#### What to work on
Find "boguribol (red) (no." in the listing below, then set down only that line and each later line, unchanged, leaving out pictures.

#### Data extracts
====
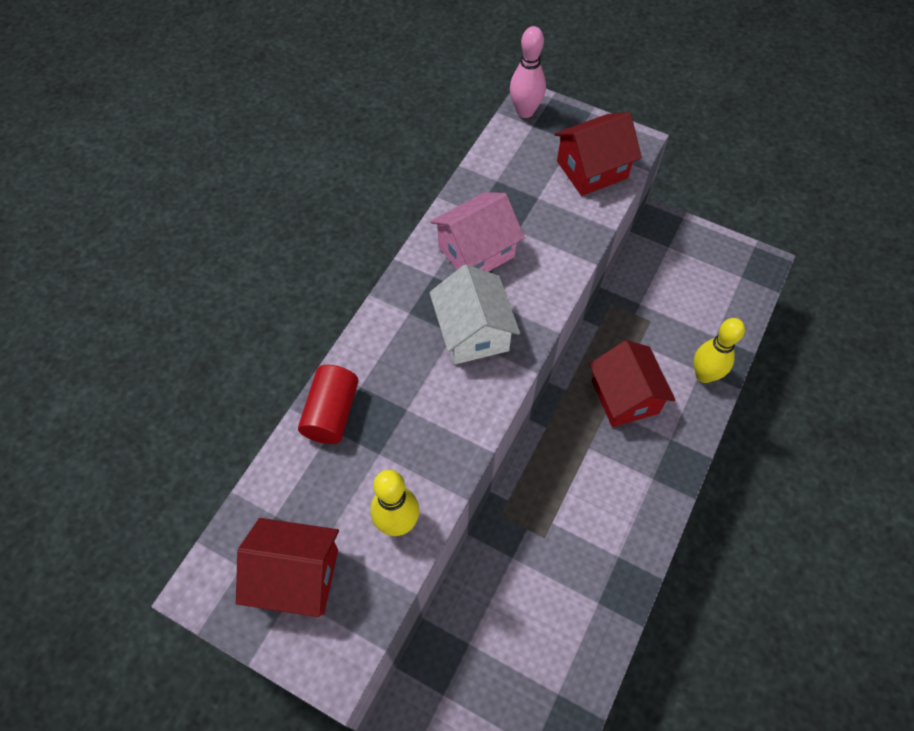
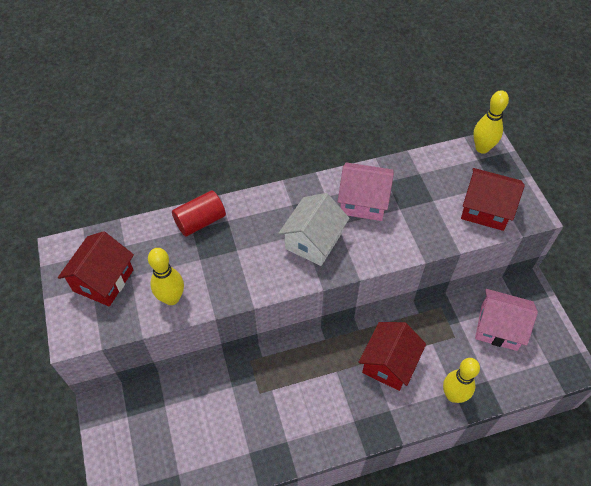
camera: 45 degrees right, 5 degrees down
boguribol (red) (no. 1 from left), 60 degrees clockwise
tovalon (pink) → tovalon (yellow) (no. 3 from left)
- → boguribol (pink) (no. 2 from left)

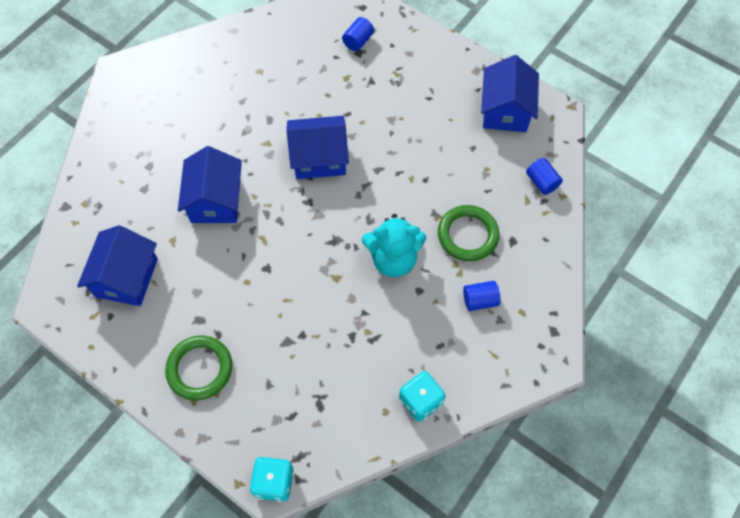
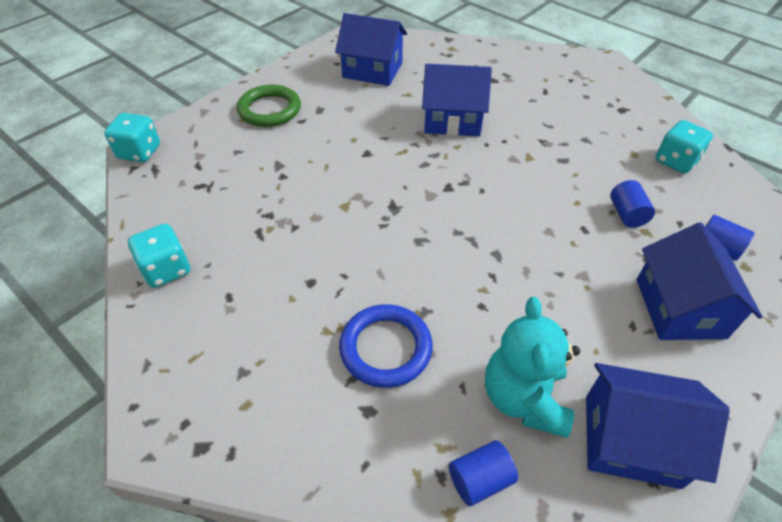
camera: 95 degrees right, 15 degrees down
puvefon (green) (no. 2 from left) → puvefon (blue)
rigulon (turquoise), relocated
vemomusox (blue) (no. 2 from left), relocated
boguribol (blue) (no. 3 from left in the first image) → boguribol (blue) (no. 4 from left), relocated
- → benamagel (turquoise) (no. 3 from left)

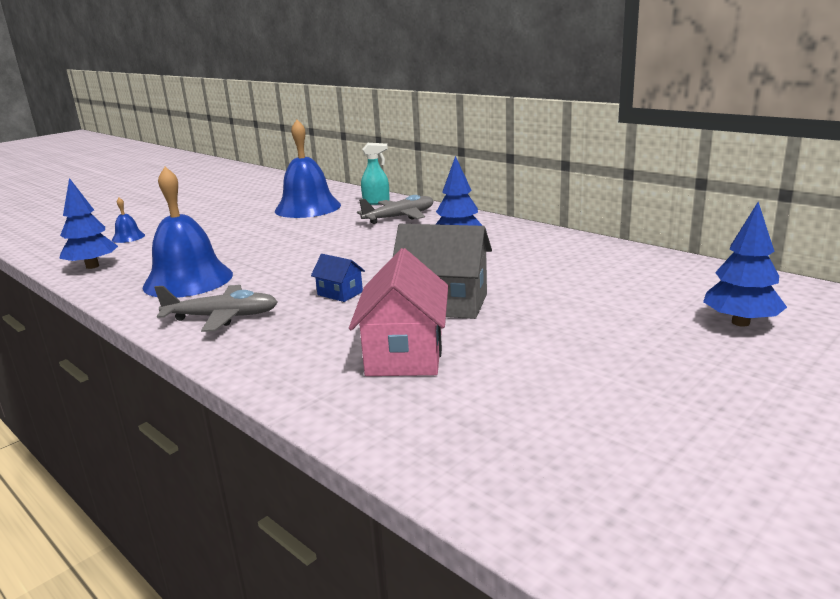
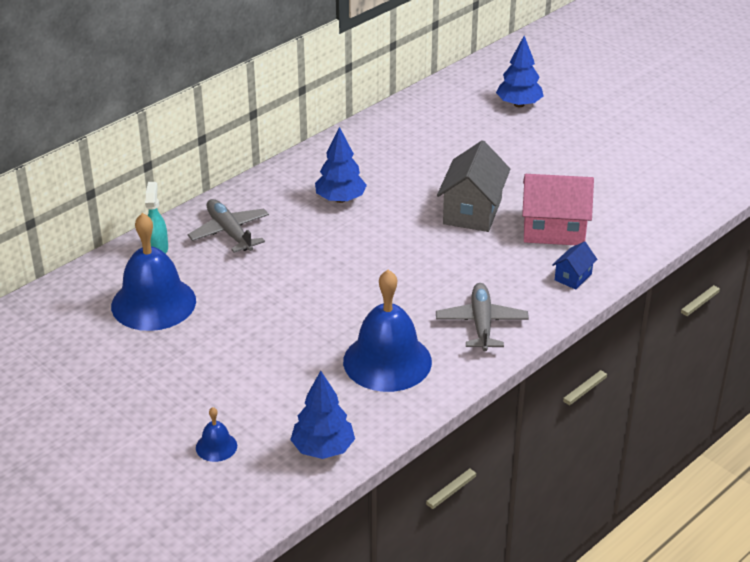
camera: 90 degrees left, 15 degrees up
boguribol (blue), relocated

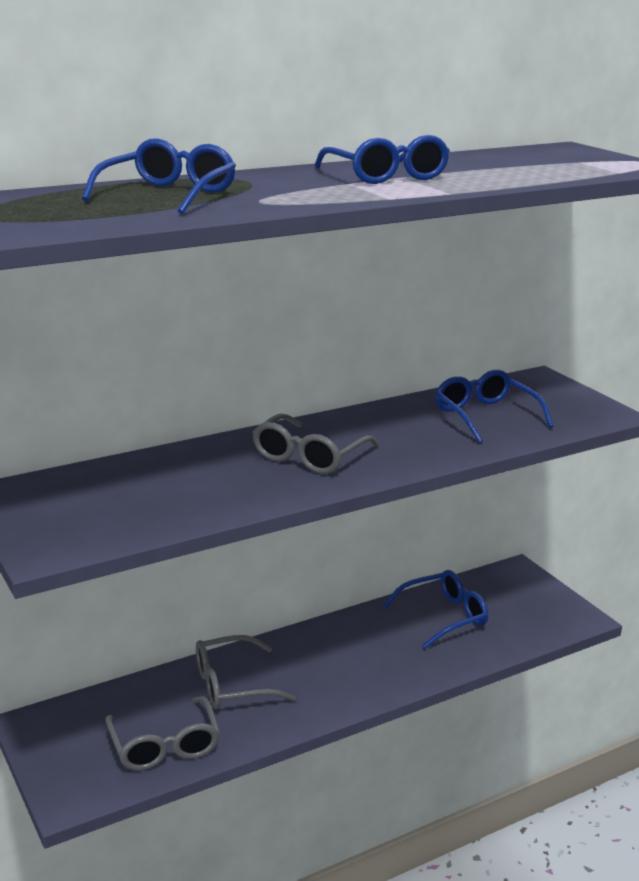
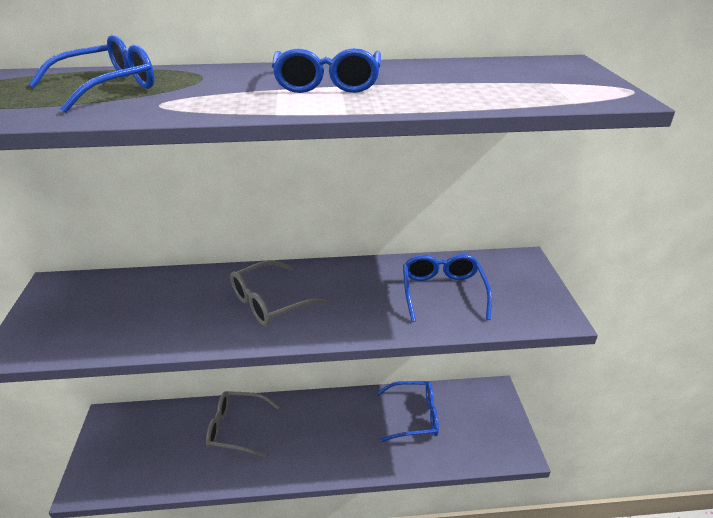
camera: 25 degrees right, 10 degrees up
dudoso (grey) (no. 1 from left) → -

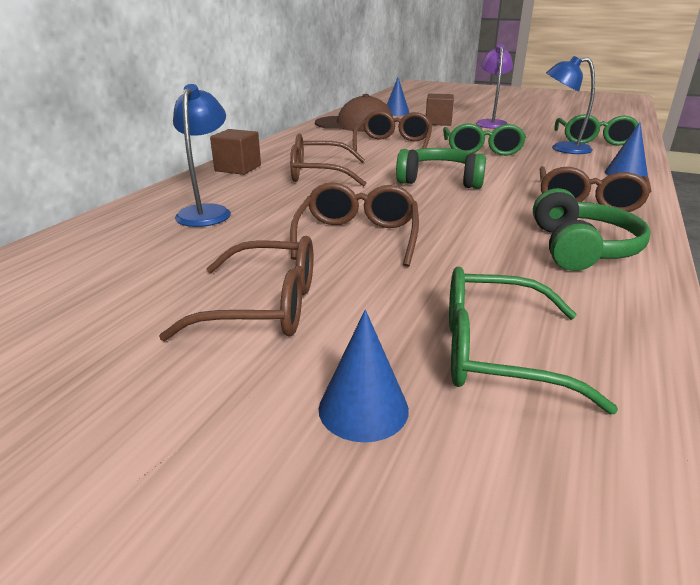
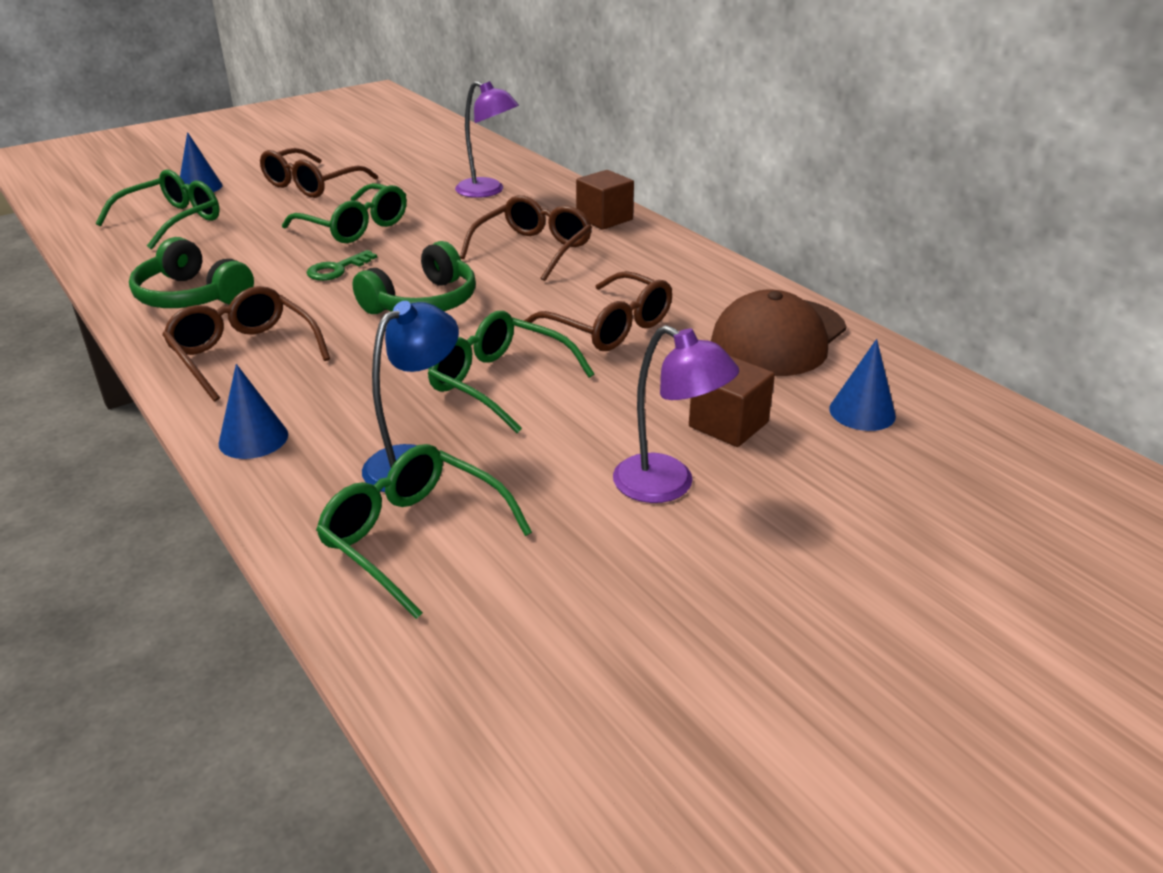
camera: 120 degrees right, 5 degrees up
dudoso (brown) (no. 3 from left) → dudoso (green) (no. 2 from left)
- → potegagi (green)
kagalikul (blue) (no. 1 from left) → kagalikul (purple) (no. 1 from left)

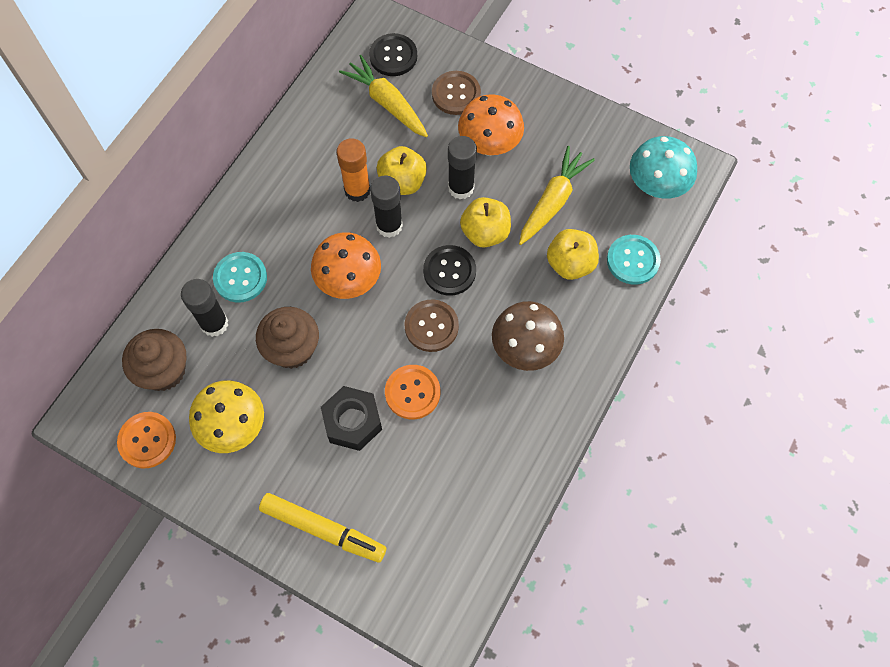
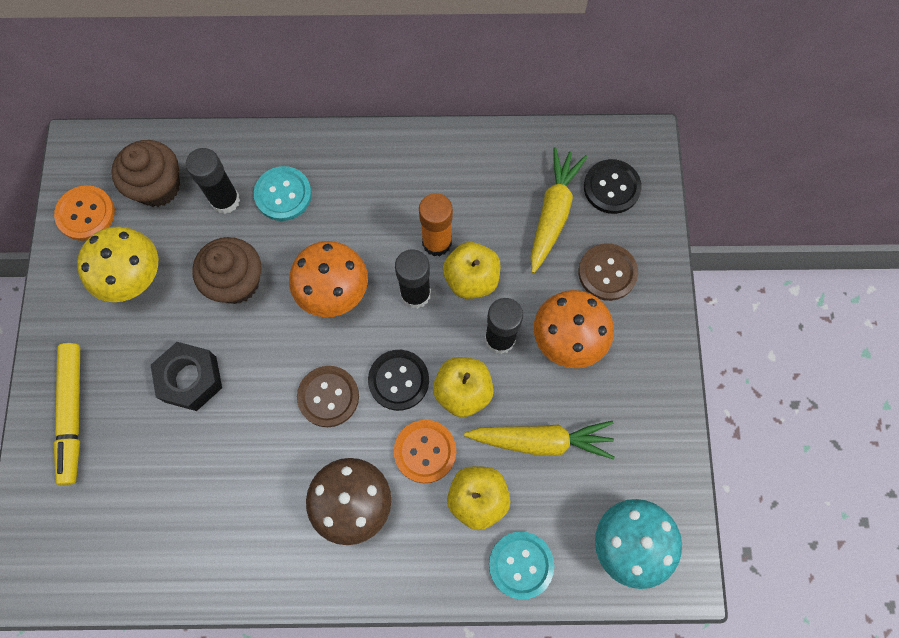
camera: 60 degrees right, 5 degrees up
sevulil (orange) (no. 2 from left), relocated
====
#### Response to the task
boguribol (red) (no. 1 from left), 60 degrees clockwise
tovalon (pink) → tovalon (yellow) (no. 3 from left)
- → boguribol (pink) (no. 2 from left)

camera: 95 degrees right, 15 degrees down
puvefon (green) (no. 2 from left) → puvefon (blue)
rigulon (turquoise), relocated
vemomusox (blue) (no. 2 from left), relocated
boguribol (blue) (no. 3 from left in the first image) → boguribol (blue) (no. 4 from left), relocated
- → benamagel (turquoise) (no. 3 from left)

camera: 90 degrees left, 15 degrees up
boguribol (blue), relocated

camera: 25 degrees right, 10 degrees up
dudoso (grey) (no. 1 from left) → -

camera: 120 degrees right, 5 degrees up
dudoso (brown) (no. 3 from left) → dudoso (green) (no. 2 from left)
- → potegagi (green)
kagalikul (blue) (no. 1 from left) → kagalikul (purple) (no. 1 from left)

camera: 60 degrees right, 5 degrees up
sevulil (orange) (no. 2 from left), relocated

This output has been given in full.